* Given exercise
In the entries below, from the line containing "Looking at this" through the end of the entries, switch every "dark wood shelf" to "oak cabinet" and reproduce those lines with nothing else altered.

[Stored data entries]
## Begin

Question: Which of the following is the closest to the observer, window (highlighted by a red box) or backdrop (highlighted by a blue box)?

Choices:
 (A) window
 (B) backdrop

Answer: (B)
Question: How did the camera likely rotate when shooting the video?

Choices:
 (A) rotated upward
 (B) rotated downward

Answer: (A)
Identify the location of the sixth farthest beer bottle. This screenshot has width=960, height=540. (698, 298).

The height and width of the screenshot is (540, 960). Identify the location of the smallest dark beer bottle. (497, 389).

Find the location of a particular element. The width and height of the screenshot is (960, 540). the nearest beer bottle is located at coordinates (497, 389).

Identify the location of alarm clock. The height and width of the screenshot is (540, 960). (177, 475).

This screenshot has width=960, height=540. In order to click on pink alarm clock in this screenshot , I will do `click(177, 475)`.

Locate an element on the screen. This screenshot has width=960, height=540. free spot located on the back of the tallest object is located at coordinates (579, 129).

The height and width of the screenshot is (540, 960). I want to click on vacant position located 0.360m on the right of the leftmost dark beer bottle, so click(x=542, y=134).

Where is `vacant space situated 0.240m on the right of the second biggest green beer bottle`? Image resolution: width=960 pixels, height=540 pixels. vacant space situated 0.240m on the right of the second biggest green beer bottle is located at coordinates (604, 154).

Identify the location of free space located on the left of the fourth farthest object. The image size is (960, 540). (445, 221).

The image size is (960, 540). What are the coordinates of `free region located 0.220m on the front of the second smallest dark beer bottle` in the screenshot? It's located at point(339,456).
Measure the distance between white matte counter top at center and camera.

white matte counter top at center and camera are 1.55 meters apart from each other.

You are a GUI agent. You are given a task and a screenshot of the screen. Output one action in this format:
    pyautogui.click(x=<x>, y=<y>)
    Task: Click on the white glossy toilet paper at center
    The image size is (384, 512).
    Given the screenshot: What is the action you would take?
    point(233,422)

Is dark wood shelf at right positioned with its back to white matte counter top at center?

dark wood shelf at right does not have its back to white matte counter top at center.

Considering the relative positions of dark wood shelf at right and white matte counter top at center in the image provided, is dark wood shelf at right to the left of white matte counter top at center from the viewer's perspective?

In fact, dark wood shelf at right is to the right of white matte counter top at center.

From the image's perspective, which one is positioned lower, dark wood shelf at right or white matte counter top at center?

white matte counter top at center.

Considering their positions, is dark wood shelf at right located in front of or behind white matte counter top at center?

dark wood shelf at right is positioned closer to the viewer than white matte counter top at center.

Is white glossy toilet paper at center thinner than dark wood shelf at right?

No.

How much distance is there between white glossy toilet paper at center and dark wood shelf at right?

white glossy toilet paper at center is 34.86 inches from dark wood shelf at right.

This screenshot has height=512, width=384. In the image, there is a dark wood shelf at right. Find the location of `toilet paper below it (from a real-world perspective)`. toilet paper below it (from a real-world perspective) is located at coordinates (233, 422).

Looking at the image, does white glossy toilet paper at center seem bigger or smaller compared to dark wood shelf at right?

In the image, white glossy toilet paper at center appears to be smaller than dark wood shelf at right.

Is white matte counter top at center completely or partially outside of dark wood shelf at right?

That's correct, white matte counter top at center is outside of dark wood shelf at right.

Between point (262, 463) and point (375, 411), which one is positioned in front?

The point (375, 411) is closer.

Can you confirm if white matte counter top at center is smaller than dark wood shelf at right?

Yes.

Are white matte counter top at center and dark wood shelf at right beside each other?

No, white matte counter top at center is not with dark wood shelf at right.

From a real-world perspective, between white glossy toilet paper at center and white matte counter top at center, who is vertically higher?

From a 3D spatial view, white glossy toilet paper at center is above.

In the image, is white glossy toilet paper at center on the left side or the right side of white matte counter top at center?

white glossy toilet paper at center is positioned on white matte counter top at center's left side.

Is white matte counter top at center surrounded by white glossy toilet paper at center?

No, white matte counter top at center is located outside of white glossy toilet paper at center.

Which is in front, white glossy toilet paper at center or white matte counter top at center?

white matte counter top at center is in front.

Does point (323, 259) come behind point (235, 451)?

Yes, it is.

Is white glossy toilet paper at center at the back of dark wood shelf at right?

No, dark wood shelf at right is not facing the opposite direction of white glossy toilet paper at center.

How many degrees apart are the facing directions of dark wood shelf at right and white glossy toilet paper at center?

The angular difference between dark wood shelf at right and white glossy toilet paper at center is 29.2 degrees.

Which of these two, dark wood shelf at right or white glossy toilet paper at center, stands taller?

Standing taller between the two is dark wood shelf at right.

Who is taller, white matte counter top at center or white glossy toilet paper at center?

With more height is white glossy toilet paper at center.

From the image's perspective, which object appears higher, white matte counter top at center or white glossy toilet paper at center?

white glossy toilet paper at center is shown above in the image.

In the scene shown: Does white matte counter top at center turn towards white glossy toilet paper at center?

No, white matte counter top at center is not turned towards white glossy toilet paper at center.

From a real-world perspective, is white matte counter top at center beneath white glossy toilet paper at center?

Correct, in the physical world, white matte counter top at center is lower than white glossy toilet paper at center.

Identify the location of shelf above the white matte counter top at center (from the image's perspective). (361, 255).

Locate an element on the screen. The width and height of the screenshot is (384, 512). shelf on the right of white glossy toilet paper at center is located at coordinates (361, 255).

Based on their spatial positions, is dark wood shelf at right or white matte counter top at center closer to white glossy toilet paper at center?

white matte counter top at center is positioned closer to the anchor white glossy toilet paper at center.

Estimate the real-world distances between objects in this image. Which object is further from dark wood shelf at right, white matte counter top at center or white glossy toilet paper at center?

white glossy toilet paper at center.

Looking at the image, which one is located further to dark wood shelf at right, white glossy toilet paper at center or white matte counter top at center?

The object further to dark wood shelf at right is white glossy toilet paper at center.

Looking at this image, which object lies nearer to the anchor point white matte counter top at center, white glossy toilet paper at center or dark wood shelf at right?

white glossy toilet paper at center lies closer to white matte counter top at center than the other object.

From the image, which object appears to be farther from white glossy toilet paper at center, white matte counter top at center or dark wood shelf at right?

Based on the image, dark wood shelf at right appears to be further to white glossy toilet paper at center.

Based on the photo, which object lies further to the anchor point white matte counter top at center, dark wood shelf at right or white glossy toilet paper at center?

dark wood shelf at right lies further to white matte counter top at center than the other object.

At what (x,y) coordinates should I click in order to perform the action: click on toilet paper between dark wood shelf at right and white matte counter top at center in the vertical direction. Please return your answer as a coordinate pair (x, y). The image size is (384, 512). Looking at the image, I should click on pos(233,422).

## End

* Solved exercise
Looking at this image, which object lies nearer to the anchor point white matte counter top at center, white glossy toilet paper at center or oak cabinet at right?

white glossy toilet paper at center lies closer to white matte counter top at center than the other object.

From the image, which object appears to be farther from white glossy toilet paper at center, white matte counter top at center or oak cabinet at right?

Based on the image, oak cabinet at right appears to be further to white glossy toilet paper at center.

Based on the photo, which object lies further to the anchor point white matte counter top at center, oak cabinet at right or white glossy toilet paper at center?

oak cabinet at right lies further to white matte counter top at center than the other object.

At what (x,y) coordinates should I click in order to perform the action: click on toilet paper between oak cabinet at right and white matte counter top at center in the vertical direction. Please return your answer as a coordinate pair (x, y). The image size is (384, 512). Looking at the image, I should click on pos(233,422).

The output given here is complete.